◆ Work instruction ◆
Search the material below for the string "none" and copy each line where it appears.
::: Entries supplied :::
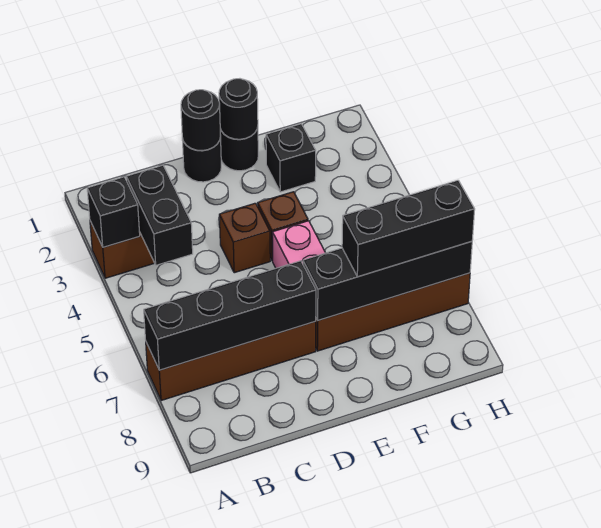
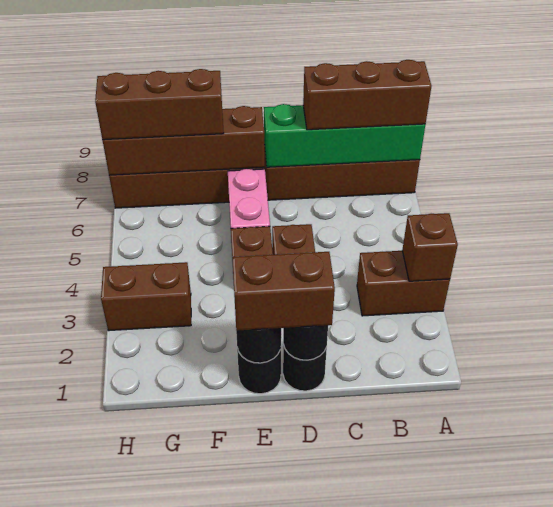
black brick A3 level 2 -> brown brick A3 level 2
black brick A7:D7 level 2 -> green brick A7:D7 level 2
none -> brown brick A7:C7 level 3
black brick B3:B4 level 2 -> none
none -> brown brick D1:E1 level 3
black brick E7:H7 level 2 -> brown brick E7:H7 level 2
black brick F2 level 1 -> none
black brick F7:H7 level 3 -> brown brick F7:H7 level 3
none -> brown brick G3:H3 level 1

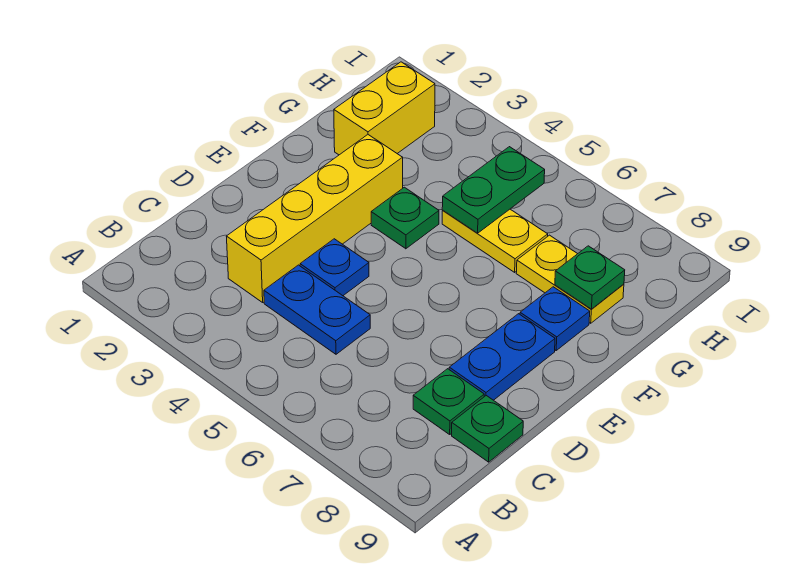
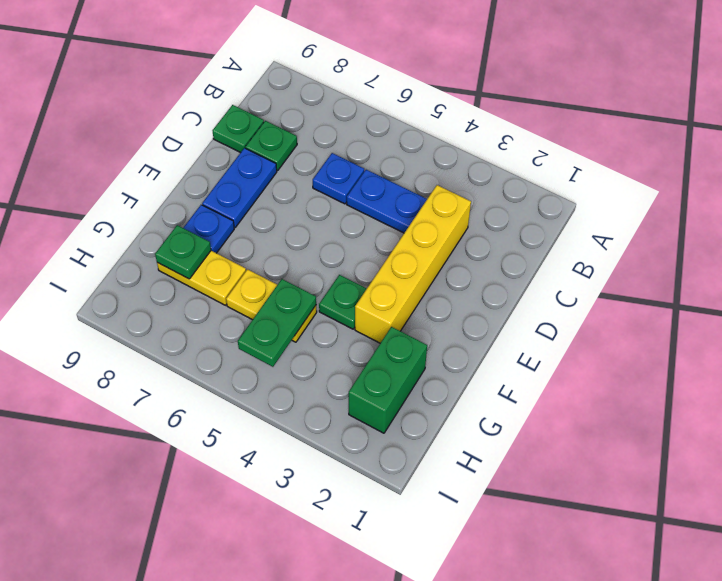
blue plate D4 level 1 -> blue plate C6 level 1
yellow brick G2:H2 level 1 -> green brick G2:H2 level 1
:::
◆ Answer to this problem ◆
none -> brown brick A7:C7 level 3
black brick B3:B4 level 2 -> none
none -> brown brick D1:E1 level 3
black brick F2 level 1 -> none
none -> brown brick G3:H3 level 1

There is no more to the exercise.